_What the task requires:_ Each record below should be repeated precisely as written.

* * * * * * * * *

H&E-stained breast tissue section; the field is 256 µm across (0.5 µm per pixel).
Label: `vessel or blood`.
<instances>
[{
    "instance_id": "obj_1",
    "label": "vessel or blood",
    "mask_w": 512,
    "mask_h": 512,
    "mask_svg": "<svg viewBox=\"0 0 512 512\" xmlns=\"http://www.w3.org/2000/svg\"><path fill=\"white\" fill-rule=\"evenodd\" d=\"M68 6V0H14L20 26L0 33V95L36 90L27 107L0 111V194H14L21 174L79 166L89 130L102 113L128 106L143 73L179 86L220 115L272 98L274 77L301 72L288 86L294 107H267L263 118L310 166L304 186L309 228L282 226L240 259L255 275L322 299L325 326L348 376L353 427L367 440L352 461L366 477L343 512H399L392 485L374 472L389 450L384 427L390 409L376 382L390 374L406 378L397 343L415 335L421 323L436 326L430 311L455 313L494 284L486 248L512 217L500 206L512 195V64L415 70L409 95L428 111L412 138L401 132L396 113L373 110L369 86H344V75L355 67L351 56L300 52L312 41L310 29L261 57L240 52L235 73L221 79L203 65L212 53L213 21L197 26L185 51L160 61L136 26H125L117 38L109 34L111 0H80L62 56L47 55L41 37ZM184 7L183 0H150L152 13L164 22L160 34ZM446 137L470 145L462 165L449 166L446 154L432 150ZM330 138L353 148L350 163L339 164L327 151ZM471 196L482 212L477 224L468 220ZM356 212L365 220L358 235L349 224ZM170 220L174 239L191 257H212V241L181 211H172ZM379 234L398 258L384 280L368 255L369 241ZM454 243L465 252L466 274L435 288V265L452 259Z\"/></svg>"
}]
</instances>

* * * * * * * * *

_Task output:_
H&E-stained breast tissue section; the field is 256 µm across (0.5 µm per pixel).
Label: `vessel or blood`.
<instances>
[{
    "instance_id": "obj_1",
    "label": "vessel or blood",
    "mask_w": 512,
    "mask_h": 512,
    "mask_svg": "<svg viewBox=\"0 0 512 512\" xmlns=\"http://www.w3.org/2000/svg\"><path fill=\"white\" fill-rule=\"evenodd\" d=\"M68 6V0H14L20 26L0 33V95L36 90L27 107L0 111V194H14L21 174L79 166L89 130L102 113L128 106L143 73L179 86L220 115L272 98L274 77L301 72L288 86L294 107H267L263 118L310 166L304 186L309 228L282 226L240 259L255 275L322 299L325 326L348 376L353 427L367 440L352 461L366 477L343 512H399L392 485L374 472L389 450L384 427L390 409L376 382L390 374L406 378L397 343L415 335L421 323L436 326L430 311L455 313L494 284L486 248L512 217L500 206L512 195V64L415 70L409 95L428 111L412 138L401 132L396 113L373 110L369 86H344V75L355 67L351 56L300 52L312 41L310 29L261 57L240 52L235 73L221 79L203 65L212 53L213 21L197 26L185 51L160 61L136 26H125L117 38L109 34L111 0H80L62 56L47 55L41 37ZM184 7L183 0H150L152 13L164 22L160 34ZM446 137L470 145L462 165L449 166L446 154L432 150ZM330 138L353 148L350 163L339 164L327 151ZM471 196L482 212L477 224L468 220ZM356 212L365 220L358 235L349 224ZM170 220L174 239L191 257H212V241L181 211H172ZM379 234L398 258L384 280L368 255L369 241ZM454 243L465 252L466 274L435 288V265L452 259Z\"/></svg>"
}]
</instances>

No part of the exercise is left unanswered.